§ EXERCISE BRIEF
Leave out the pictures and reproduce all of the data exactly.

§ INFORMATION GIVEN
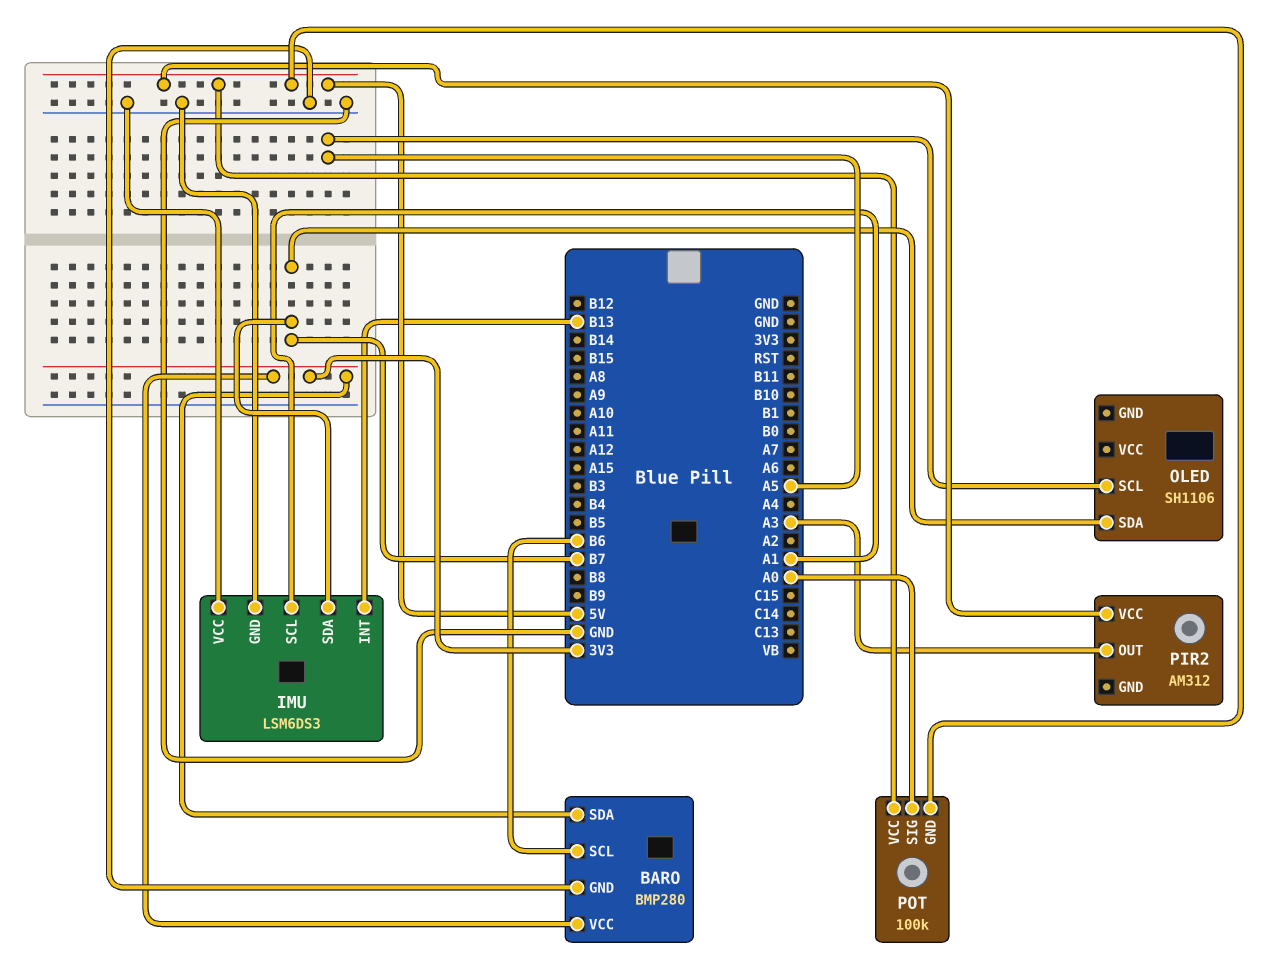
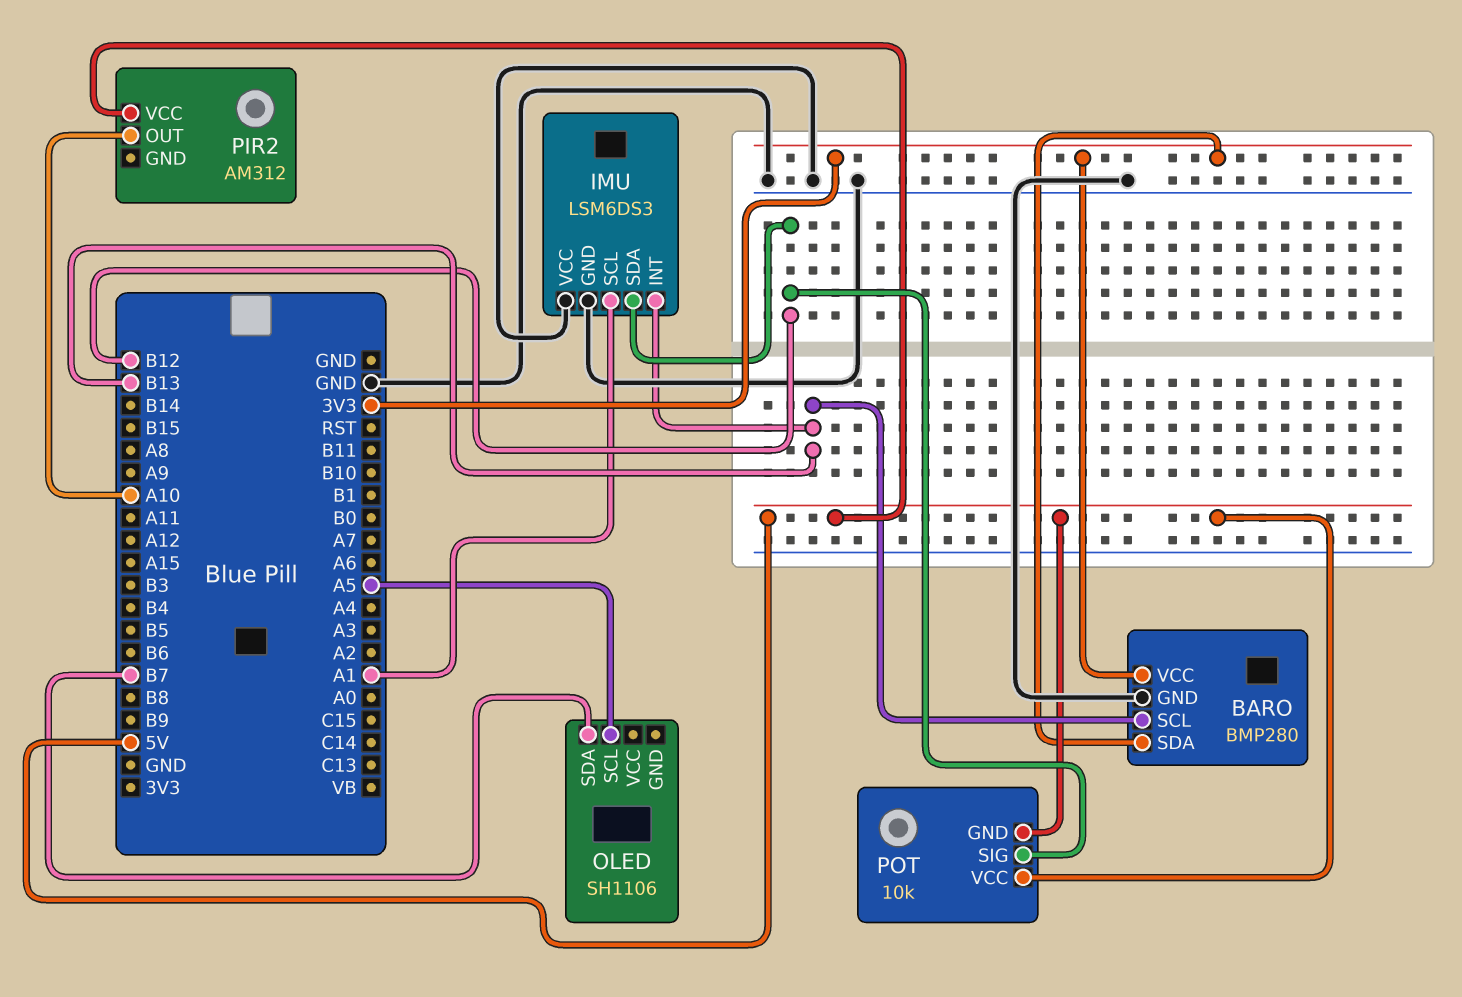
BARO pin SCL: B6 -> B13
IMU pin SDA: B7 -> B12
PIR2 pin OUT: A3 -> A10
POT: 100k -> 10k
POT pin SIG: A0 -> B12

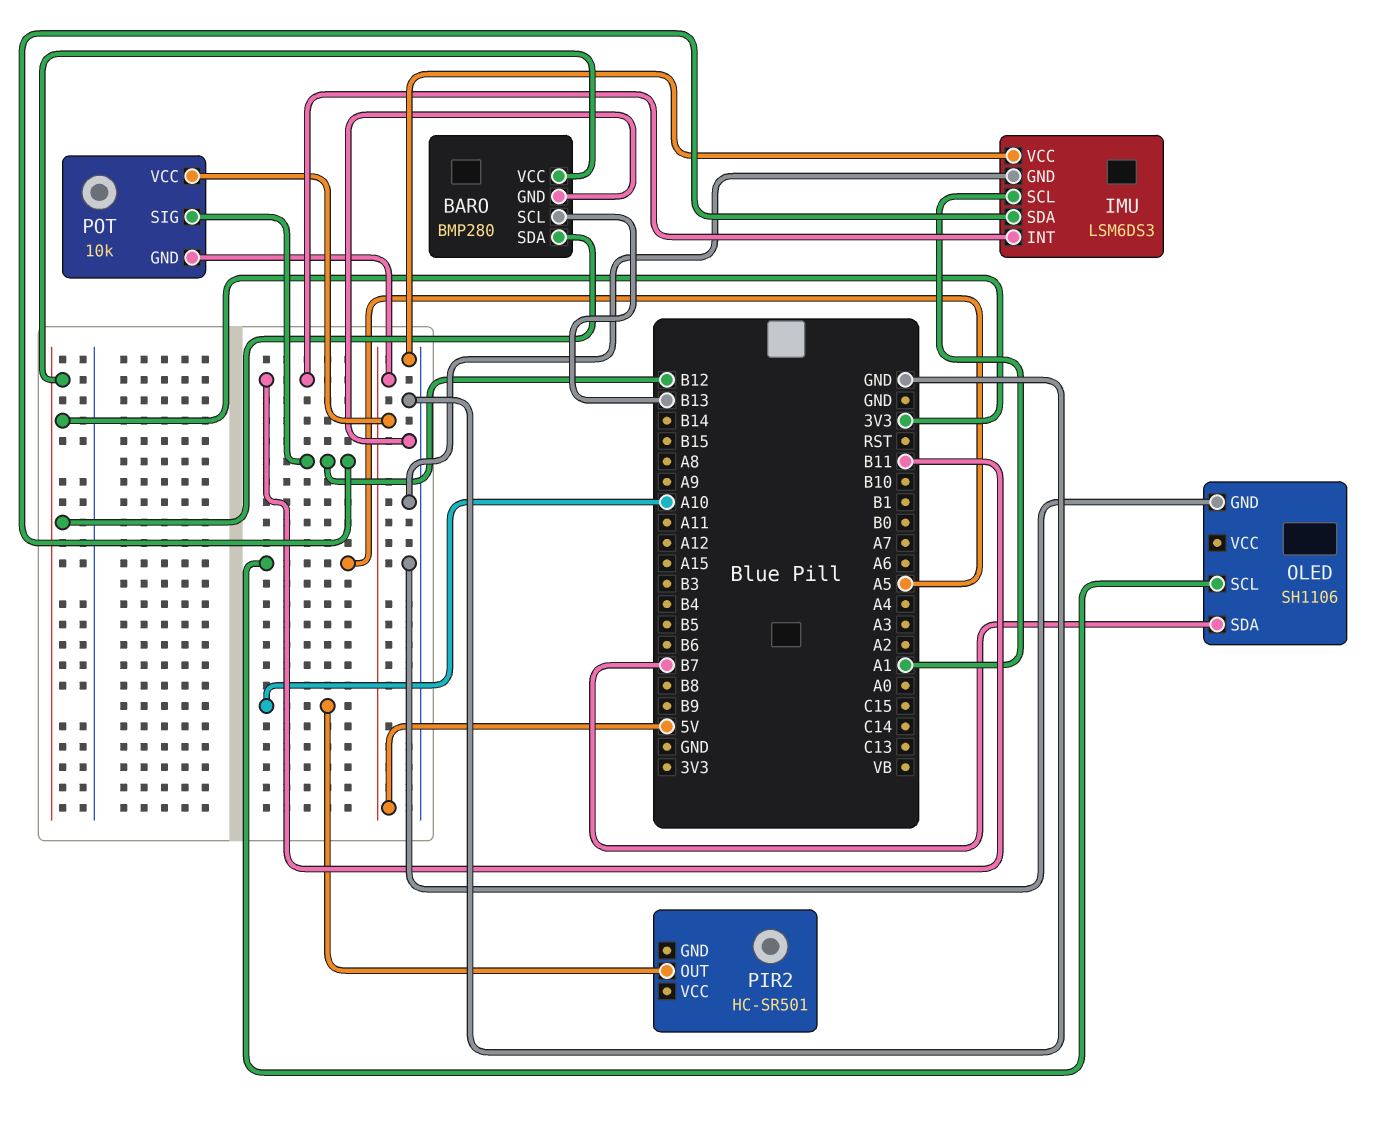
IMU pin INT: B13 -> B11
OLED pin GND: none -> GND
PIR2: AM312 -> HC-SR501
PIR2 pin VCC: 5V -> none

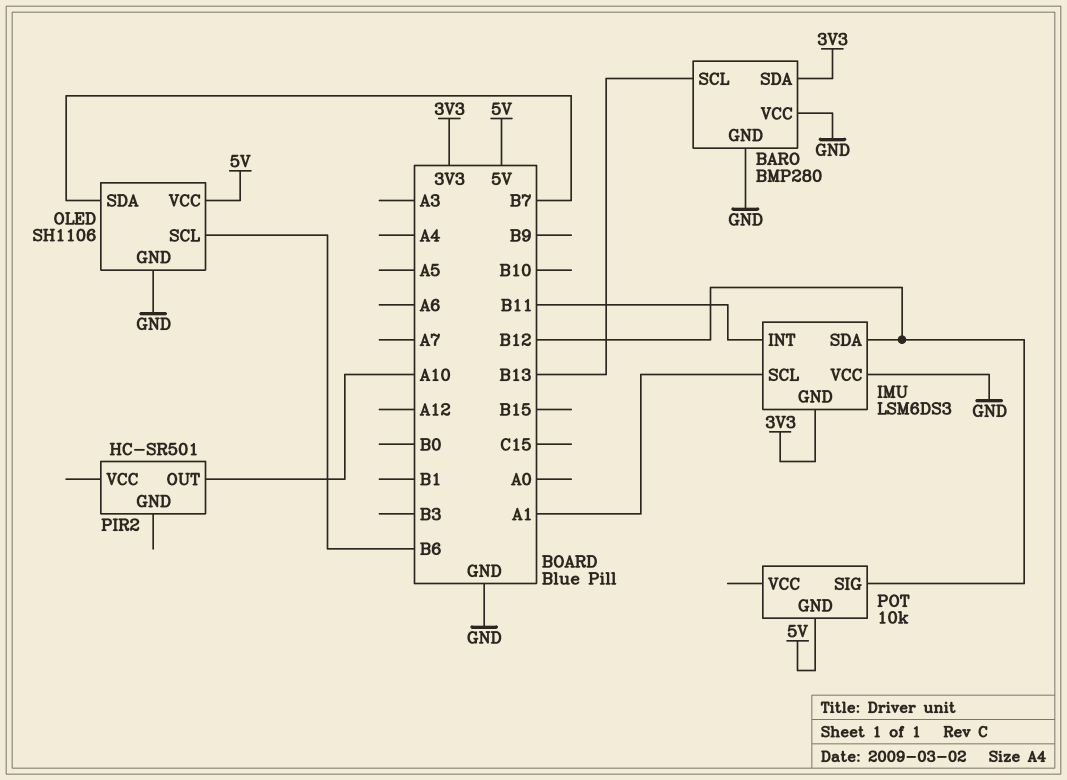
BARO pin VCC: 3V3 -> GND
IMU pin GND: GND -> 3V3
OLED pin SCL: A5 -> B6
OLED pin VCC: none -> 5V
POT pin VCC: 5V -> none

§ SOLUTION FOR THIS PROBLEM
BARO pin SCL: B6 -> B13
IMU pin SDA: B7 -> B12
PIR2 pin OUT: A3 -> A10
POT: 100k -> 10k
POT pin SIG: A0 -> B12

IMU pin INT: B13 -> B11
OLED pin GND: none -> GND
PIR2: AM312 -> HC-SR501
PIR2 pin VCC: 5V -> none

BARO pin VCC: 3V3 -> GND
IMU pin GND: GND -> 3V3
OLED pin SCL: A5 -> B6
OLED pin VCC: none -> 5V
POT pin VCC: 5V -> none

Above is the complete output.